ACTIVITY —
In the copy, keep every record exact and leave out all images.

(DATA SUPPLIED begins)

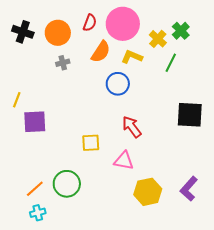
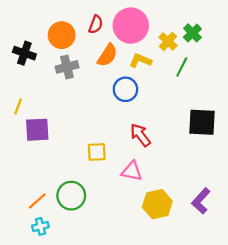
black cross: (23, 32) -> (24, 53), moved
gray cross: (63, 63) -> (67, 67), size x1.5

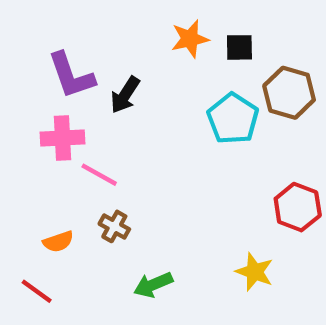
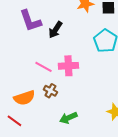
pink cross: (63, 138) -> (68, 66), moved
orange semicircle: (58, 242) -> (24, 98), size x1.5

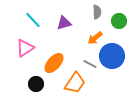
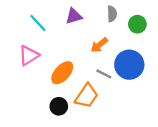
purple triangle: (64, 23) -> (74, 16), moved
orange arrow: (95, 38) -> (99, 45), moved
black circle: (36, 84) -> (59, 106), moved

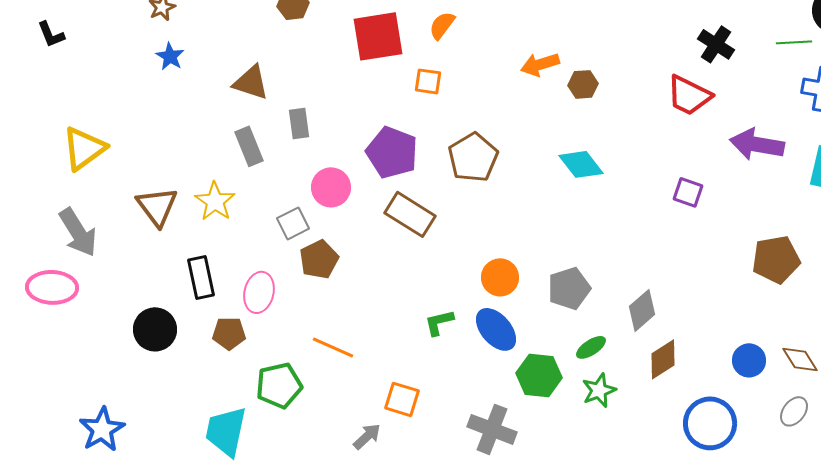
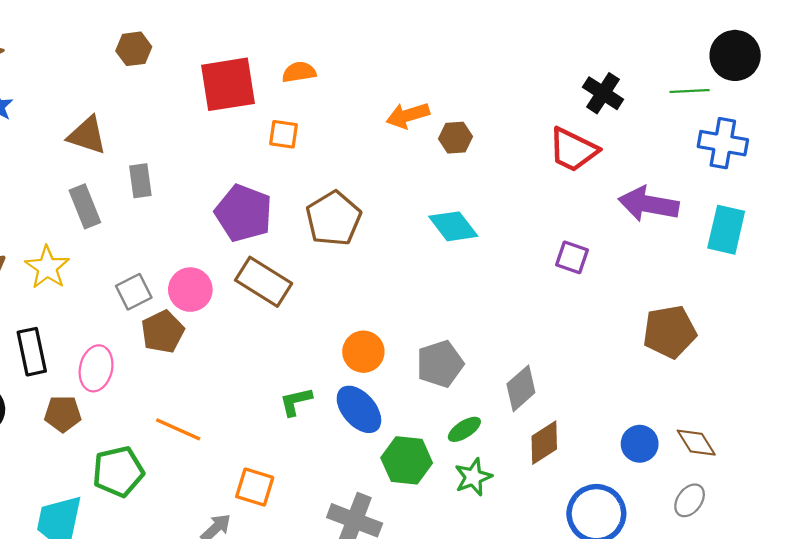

(DATA SUPPLIED ends)

EXERCISE RESULT —
black cross: (23, 32) -> (24, 53), moved
gray cross: (63, 63) -> (67, 67), size x1.5

pink cross: (63, 138) -> (68, 66), moved
orange semicircle: (58, 242) -> (24, 98), size x1.5

purple triangle: (64, 23) -> (74, 16), moved
orange arrow: (95, 38) -> (99, 45), moved
black circle: (36, 84) -> (59, 106), moved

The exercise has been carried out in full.